_GIVEN INSTRUCTION_.
Please gather each line in the listing below that contains the string "Mormonism", and copy those lines out in full.

_MATERIAL SUPPLIED_.
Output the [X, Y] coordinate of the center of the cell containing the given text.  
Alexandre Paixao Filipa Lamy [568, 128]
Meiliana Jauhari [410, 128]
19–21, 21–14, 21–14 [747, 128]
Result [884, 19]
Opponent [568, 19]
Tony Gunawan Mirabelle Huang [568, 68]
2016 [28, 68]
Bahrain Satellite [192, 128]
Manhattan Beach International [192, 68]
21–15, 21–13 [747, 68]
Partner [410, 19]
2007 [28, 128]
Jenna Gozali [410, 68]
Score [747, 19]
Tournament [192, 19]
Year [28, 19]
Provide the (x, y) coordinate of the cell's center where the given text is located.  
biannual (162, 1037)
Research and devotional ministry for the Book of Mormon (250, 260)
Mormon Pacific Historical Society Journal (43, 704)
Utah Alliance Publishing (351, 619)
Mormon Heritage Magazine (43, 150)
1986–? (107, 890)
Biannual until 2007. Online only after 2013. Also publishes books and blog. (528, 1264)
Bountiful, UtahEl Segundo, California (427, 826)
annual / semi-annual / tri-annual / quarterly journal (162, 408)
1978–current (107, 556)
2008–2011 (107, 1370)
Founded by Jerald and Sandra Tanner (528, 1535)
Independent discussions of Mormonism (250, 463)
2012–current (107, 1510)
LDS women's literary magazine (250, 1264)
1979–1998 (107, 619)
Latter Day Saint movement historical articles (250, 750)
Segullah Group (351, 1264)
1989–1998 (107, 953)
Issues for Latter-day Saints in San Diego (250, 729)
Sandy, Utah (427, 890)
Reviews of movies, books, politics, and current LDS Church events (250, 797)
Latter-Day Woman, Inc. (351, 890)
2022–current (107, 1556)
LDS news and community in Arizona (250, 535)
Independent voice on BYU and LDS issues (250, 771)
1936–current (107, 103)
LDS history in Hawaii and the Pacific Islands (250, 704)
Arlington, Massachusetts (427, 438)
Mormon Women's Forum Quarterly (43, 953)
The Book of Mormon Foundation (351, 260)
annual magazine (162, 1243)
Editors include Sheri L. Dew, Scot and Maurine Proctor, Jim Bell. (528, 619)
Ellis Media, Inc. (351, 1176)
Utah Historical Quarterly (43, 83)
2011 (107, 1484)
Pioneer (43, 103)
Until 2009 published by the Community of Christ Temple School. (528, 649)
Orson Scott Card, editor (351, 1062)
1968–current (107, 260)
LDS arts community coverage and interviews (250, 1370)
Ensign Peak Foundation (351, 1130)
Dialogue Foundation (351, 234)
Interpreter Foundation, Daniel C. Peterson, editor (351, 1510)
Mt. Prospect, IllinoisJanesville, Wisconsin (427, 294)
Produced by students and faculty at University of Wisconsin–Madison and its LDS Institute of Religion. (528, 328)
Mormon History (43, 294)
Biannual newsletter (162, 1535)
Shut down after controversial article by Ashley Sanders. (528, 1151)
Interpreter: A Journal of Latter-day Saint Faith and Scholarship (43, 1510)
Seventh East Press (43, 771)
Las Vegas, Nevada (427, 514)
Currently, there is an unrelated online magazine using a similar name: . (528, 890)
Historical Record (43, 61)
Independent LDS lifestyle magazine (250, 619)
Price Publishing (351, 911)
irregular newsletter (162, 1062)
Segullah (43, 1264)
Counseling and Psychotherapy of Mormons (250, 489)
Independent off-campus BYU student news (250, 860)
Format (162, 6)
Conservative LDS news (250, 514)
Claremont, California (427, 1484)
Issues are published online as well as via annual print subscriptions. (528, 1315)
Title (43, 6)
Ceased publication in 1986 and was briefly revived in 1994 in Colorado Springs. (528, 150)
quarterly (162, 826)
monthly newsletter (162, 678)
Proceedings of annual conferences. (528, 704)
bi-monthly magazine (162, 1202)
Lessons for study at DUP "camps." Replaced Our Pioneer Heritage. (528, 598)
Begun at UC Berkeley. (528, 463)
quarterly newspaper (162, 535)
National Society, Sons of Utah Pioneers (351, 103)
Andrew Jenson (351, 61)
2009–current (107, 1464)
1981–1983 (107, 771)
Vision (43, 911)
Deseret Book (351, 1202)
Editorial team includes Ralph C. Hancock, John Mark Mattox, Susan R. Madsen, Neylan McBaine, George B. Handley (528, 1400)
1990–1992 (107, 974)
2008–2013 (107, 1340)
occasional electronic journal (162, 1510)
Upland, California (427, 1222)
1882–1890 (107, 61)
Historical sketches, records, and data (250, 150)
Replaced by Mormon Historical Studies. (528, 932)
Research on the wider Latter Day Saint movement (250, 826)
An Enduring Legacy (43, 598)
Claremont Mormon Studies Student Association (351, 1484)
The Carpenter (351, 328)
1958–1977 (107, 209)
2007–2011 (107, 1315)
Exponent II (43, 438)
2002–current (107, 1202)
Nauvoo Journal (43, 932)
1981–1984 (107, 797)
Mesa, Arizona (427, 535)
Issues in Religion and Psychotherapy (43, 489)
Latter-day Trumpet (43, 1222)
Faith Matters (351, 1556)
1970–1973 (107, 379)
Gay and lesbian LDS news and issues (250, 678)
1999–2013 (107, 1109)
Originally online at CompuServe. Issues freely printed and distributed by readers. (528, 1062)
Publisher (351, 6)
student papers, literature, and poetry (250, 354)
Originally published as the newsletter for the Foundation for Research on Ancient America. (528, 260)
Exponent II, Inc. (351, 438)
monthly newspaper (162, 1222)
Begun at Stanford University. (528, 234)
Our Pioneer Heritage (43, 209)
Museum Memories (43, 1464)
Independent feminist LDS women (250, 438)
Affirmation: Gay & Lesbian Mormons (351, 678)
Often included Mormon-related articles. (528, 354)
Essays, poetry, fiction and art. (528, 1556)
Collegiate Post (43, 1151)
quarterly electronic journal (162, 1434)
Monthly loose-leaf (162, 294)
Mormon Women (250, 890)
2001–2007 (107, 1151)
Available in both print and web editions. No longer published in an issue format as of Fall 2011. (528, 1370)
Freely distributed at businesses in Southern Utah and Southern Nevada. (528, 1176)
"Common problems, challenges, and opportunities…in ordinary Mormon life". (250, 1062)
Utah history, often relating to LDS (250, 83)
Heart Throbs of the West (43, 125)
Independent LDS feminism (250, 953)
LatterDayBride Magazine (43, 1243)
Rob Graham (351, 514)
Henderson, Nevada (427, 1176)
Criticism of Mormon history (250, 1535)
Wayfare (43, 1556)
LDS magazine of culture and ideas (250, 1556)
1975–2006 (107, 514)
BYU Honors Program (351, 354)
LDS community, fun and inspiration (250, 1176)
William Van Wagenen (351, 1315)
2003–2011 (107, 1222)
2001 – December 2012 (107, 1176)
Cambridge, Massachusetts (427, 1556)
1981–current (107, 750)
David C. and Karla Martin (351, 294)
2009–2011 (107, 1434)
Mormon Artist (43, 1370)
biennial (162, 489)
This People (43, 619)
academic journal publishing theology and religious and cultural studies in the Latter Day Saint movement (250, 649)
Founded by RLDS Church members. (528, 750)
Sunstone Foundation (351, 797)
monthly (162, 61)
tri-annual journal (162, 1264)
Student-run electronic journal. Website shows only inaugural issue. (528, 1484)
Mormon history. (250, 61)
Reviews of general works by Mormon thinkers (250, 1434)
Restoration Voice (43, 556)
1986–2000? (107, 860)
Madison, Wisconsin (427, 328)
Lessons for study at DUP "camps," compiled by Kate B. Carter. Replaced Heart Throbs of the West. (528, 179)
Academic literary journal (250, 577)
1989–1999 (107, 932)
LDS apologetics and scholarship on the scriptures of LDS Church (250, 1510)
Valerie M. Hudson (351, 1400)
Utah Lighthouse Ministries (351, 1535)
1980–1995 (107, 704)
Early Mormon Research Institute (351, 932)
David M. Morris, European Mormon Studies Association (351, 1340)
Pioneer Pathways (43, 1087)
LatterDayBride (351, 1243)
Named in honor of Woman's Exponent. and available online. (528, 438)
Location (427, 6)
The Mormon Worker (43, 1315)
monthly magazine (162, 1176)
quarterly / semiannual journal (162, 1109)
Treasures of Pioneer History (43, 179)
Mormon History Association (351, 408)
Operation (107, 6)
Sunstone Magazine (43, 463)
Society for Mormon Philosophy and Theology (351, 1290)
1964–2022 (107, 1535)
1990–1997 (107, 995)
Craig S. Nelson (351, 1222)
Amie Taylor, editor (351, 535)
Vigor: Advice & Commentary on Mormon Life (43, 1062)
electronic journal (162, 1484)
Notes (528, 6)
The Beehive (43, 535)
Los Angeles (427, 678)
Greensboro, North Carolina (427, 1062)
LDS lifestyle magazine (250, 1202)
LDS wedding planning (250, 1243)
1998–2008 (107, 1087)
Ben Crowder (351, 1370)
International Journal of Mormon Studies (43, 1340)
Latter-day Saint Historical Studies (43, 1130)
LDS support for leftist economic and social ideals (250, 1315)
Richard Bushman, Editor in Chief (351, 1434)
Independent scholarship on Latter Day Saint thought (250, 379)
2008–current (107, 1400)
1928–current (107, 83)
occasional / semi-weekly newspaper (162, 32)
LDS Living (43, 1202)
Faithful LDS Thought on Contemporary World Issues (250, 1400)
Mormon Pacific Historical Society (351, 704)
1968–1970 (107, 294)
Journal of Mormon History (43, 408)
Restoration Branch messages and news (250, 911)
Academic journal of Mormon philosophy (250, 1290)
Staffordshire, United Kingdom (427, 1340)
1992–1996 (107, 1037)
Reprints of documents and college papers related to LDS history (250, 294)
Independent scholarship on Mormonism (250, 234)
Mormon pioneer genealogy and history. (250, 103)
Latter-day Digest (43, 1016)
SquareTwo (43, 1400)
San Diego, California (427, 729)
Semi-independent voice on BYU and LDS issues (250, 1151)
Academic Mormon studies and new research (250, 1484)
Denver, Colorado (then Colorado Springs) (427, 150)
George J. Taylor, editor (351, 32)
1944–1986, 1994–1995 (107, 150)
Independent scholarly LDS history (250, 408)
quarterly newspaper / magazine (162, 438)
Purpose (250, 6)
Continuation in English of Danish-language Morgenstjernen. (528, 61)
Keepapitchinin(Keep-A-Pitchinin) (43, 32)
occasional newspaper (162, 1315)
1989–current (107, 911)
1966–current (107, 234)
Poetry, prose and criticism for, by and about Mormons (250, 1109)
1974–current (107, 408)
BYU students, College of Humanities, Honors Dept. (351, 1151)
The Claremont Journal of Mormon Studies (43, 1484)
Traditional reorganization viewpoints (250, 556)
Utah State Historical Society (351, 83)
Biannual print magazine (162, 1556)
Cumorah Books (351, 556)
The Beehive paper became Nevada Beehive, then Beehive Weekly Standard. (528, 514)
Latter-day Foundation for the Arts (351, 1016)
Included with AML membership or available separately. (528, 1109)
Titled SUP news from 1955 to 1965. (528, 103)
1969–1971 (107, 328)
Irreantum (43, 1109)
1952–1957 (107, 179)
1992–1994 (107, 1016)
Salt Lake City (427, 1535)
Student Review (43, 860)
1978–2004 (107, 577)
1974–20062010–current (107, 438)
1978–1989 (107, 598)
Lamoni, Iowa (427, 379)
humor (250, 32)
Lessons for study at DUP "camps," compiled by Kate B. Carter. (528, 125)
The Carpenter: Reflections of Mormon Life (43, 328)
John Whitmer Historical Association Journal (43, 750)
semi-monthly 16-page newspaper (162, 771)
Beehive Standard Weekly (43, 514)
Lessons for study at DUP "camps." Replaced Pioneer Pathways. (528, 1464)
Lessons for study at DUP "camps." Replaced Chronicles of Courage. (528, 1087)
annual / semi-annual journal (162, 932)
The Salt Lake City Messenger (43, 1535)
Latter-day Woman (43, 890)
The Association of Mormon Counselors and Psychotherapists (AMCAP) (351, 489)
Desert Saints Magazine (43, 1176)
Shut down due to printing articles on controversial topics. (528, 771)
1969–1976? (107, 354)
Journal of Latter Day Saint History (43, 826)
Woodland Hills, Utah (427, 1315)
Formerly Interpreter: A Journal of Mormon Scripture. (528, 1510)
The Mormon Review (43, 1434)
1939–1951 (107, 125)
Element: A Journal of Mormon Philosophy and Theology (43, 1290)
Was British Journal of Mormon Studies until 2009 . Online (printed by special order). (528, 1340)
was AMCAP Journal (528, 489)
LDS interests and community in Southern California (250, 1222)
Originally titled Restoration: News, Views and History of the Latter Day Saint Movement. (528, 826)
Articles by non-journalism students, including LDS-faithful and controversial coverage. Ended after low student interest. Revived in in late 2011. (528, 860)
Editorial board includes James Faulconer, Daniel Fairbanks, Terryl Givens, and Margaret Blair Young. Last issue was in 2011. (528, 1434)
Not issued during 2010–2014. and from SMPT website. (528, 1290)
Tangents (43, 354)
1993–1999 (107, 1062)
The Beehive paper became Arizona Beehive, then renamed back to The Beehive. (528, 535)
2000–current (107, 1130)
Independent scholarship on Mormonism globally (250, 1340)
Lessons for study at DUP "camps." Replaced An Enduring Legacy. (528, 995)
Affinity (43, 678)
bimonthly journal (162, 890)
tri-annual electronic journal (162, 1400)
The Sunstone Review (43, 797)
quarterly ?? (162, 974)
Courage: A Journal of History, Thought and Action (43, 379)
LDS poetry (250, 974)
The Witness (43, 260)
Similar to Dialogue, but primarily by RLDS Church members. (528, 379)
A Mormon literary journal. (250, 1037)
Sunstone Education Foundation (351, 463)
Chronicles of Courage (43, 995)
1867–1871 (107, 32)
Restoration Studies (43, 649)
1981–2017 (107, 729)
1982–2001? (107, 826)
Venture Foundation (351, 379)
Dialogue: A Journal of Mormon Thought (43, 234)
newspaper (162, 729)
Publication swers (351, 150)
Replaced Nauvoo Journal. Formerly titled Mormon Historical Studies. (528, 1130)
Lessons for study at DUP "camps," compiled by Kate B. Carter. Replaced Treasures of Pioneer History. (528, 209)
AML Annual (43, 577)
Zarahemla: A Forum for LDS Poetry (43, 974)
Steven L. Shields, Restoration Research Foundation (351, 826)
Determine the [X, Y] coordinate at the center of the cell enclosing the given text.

_ANSWER_.
Independent discussions of Mormonism (250, 463)
Independent scholarship on Mormonism (250, 234)
Independent scholarship on Mormonism globally (250, 1340)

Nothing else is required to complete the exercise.